## YOUR INSTRUCTIONS
Please copy out all lines of the entries that contain the word "marker".

--- START ---

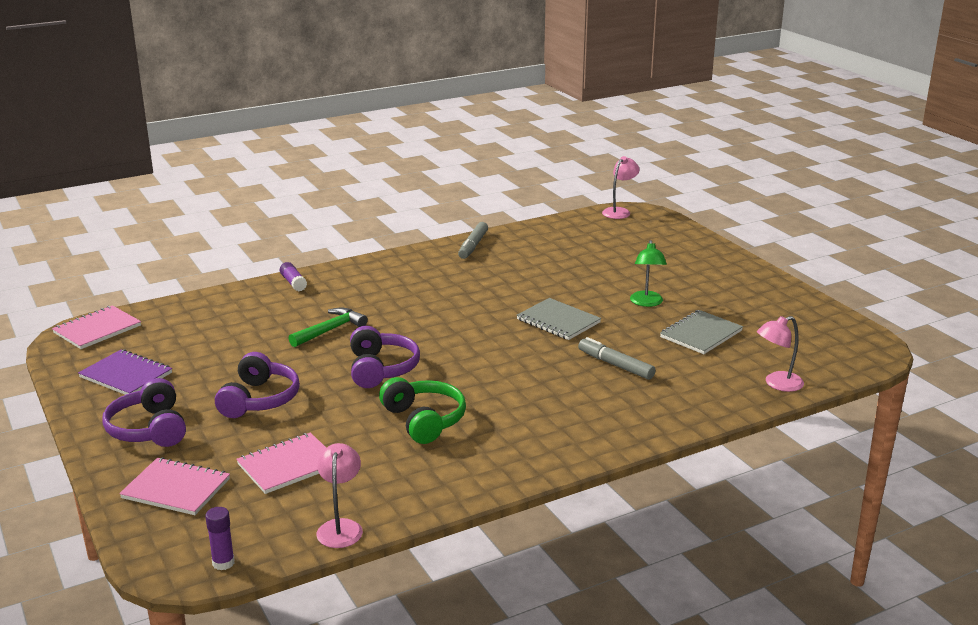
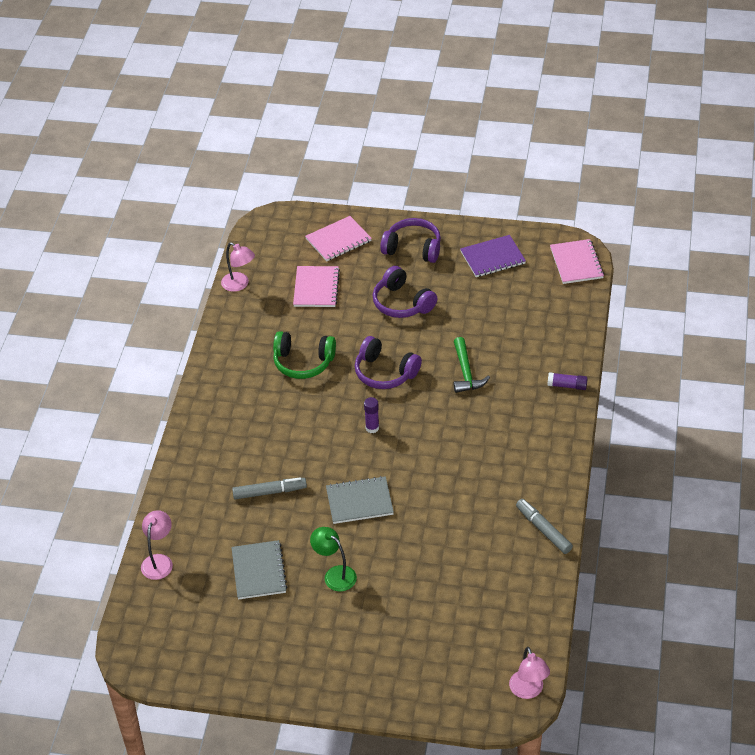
camera: 130 degrees right, 20 degrees up
purple glue stick [205,507,235,570] -> purple glue stick moved to [364,397,379,433]

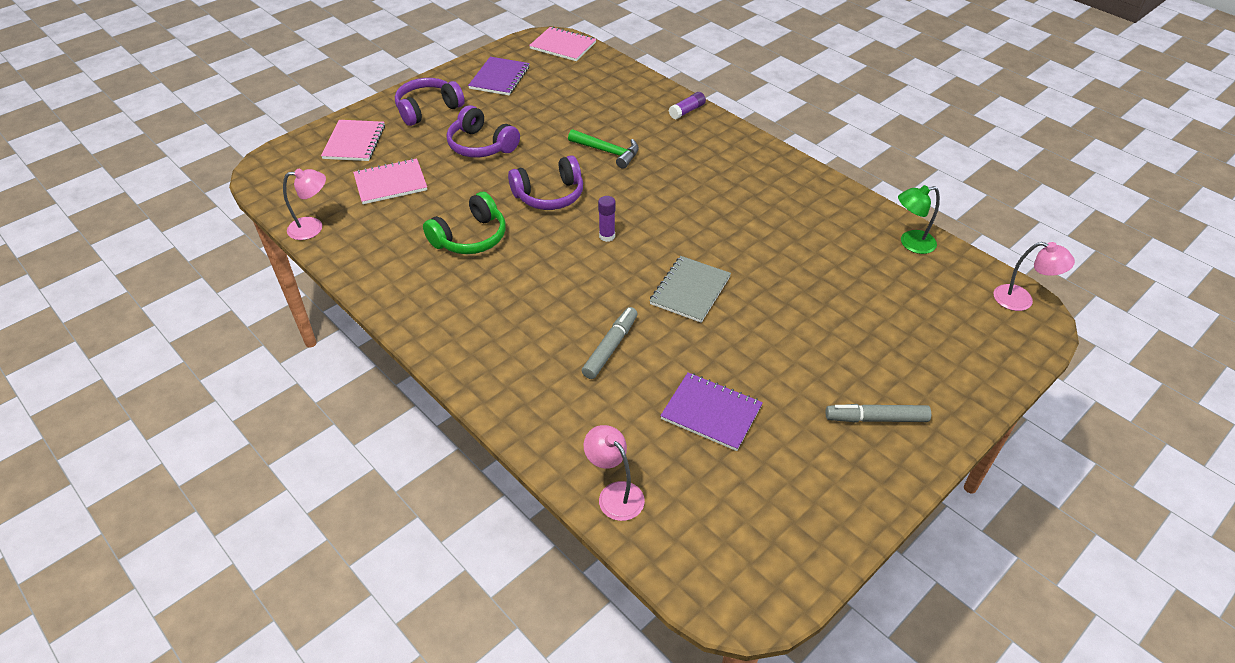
camera: 55 degrees left, 0 degrees up
grey notebook [231,540,287,600] -> purple notebook [660,372,763,451]
pink notebook [293,266,340,307] -> pink notebook turned 60 degrees counterclockwise [353,158,427,204]
green lamp [310,527,357,591] -> green lamp moved to [898,185,940,254]
purple headphones [373,266,437,318] -> purple headphones turned 45 degrees clockwise [447,105,520,158]
grey marker [516,499,573,554] -> grey marker moved to [826,404,931,423]

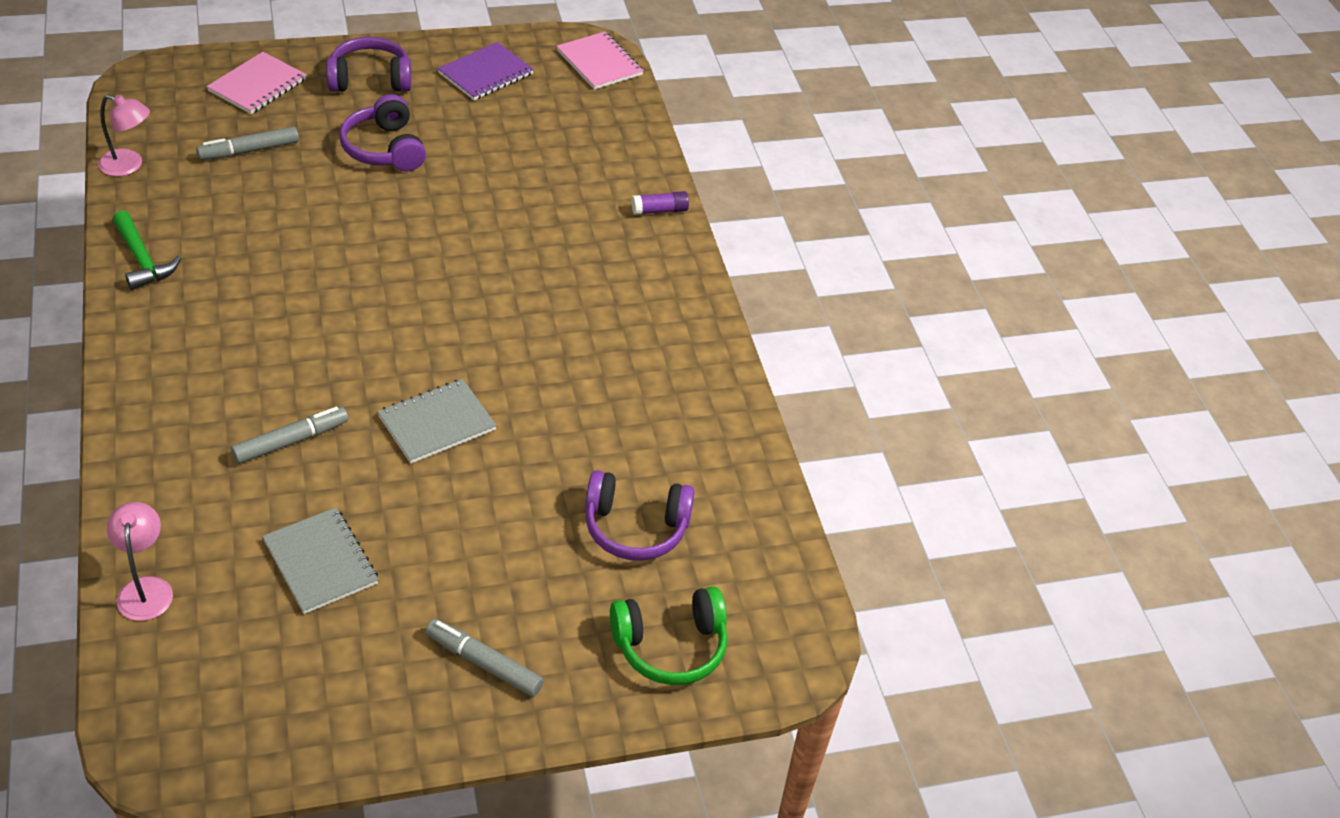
camera: 25 degrees right, 0 degrees up
pink notebook [353,158,427,204] -> grey marker [196,126,299,160]
green headphones [423,192,506,254] -> green headphones moved to [610,587,728,685]
purple headphones [508,155,583,210] -> purple headphones moved to [585,471,695,561]
green hammer [568,129,639,169] -> green hammer moved to [113,210,181,290]
purple glue stick [598,196,615,242] -> none
purple notebook [660,372,763,451] -> grey notebook [262,507,379,614]
green lamp [898,185,940,254] -> none
pink lamp [994,242,1075,311] -> none

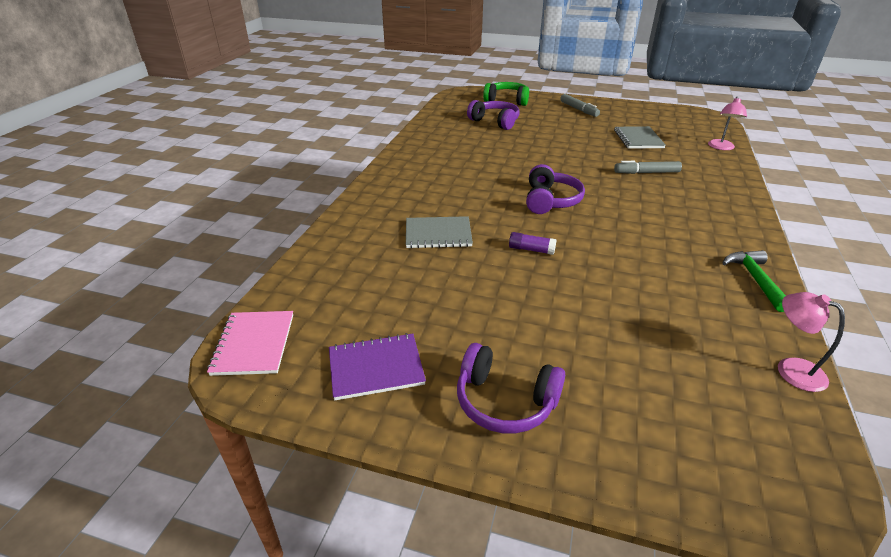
camera: 145 degrees left, 10 degrees down
grey marker [196,126,299,160] -> none
pink notebook [207,52,307,114] -> none
purple headphones [339,94,426,172] -> purple headphones moved to [526,164,585,214]
grey notebook [377,379,497,464] -> grey notebook moved to [406,216,473,248]
purple glue stick [632,191,689,215] -> purple glue stick moved to [509,232,557,255]

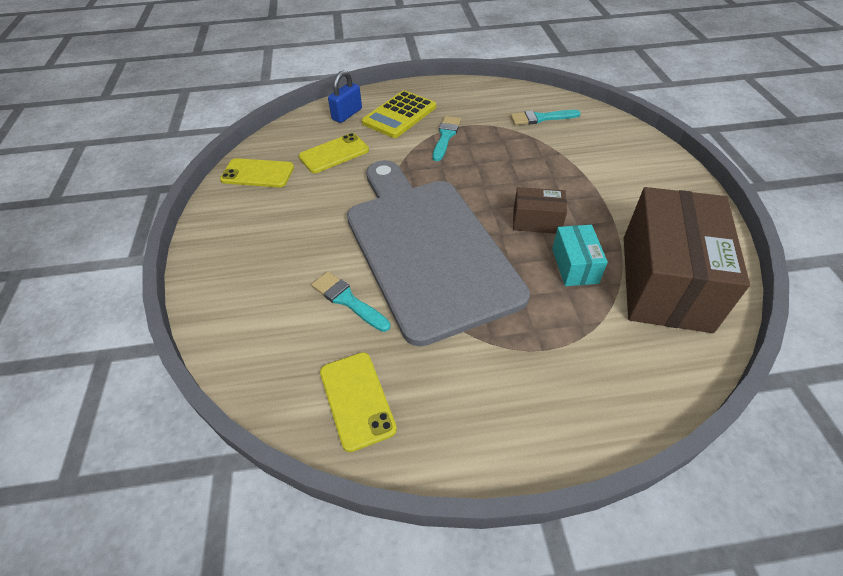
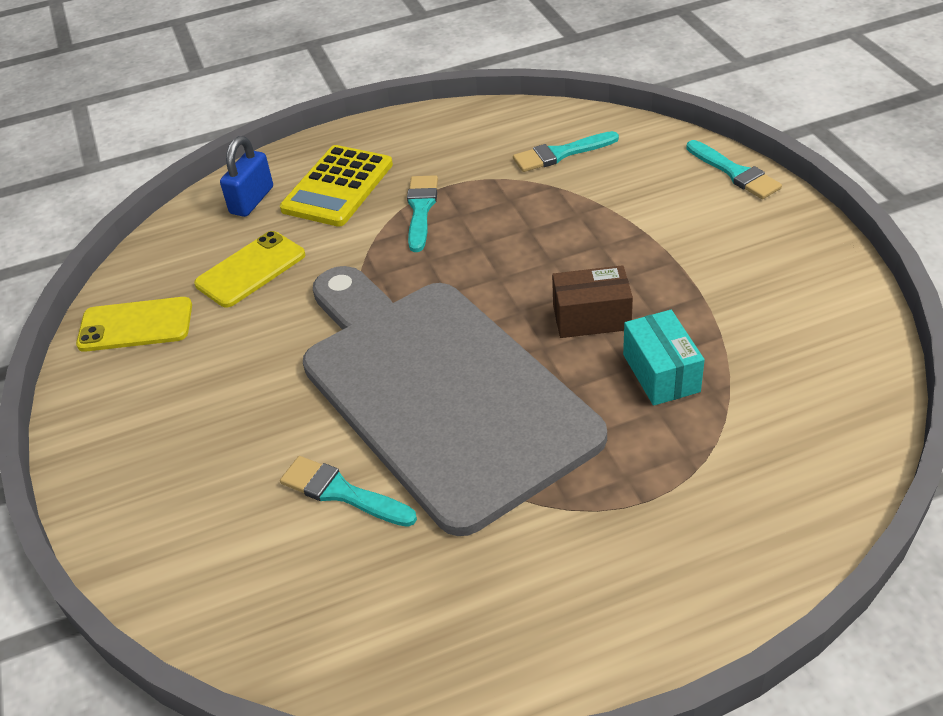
camera: 10 degrees left, 5 degrees down
yellow phone [320,352,397,452] -> none
brown box [624,187,750,333] -> none
none -> turquoise brush [686,140,782,199]

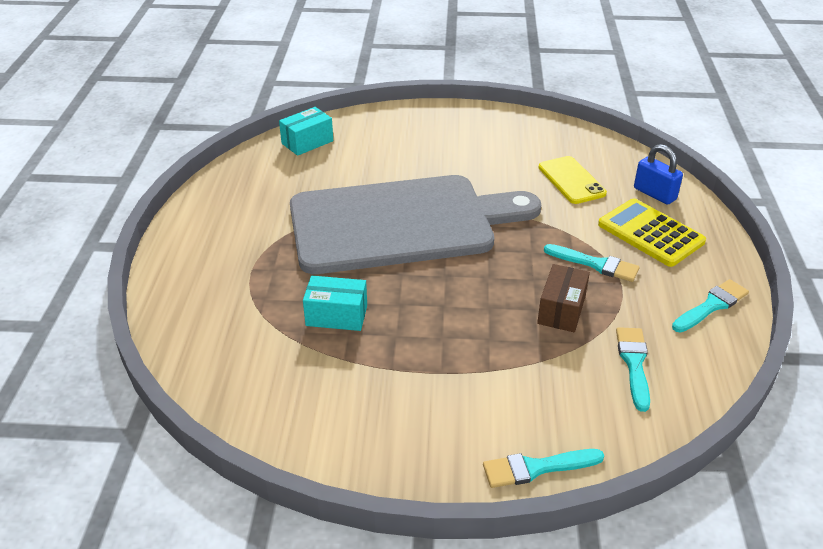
camera: 110 degrees right, 5 degrees down
yellow phone [76,297,192,352] -> none
turquoise brush [280,456,417,527] -> turquoise brush moved to [672,279,749,333]
brown box [552,265,633,338] -> brown box moved to [537,264,590,332]
none -> turquoise box [279,107,333,156]

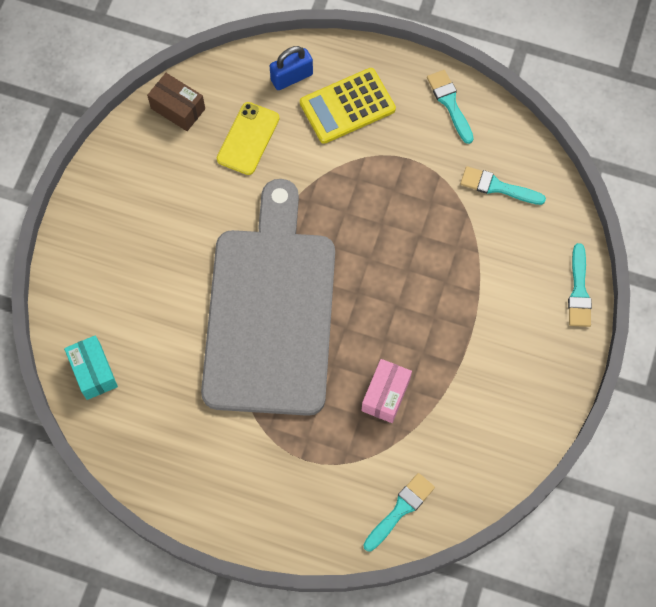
camera: 75 degrees left, 30 degrees up
turquoise box [303,276,367,331] -> pink box [362,359,412,423]
brown box [537,264,590,332] -> brown box moved to [147,73,205,131]
yellow phone [538,156,607,204] -> yellow phone turned 60 degrees counterclockwise [217,102,280,175]
turquoise brush [544,244,640,282] -> turquoise brush moved to [363,473,435,551]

--- END ---

## WRITTEN SOLUTION
grey marker [516,499,573,554] -> grey marker moved to [826,404,931,423]
pink notebook [353,158,427,204] -> grey marker [196,126,299,160]
grey marker [196,126,299,160] -> none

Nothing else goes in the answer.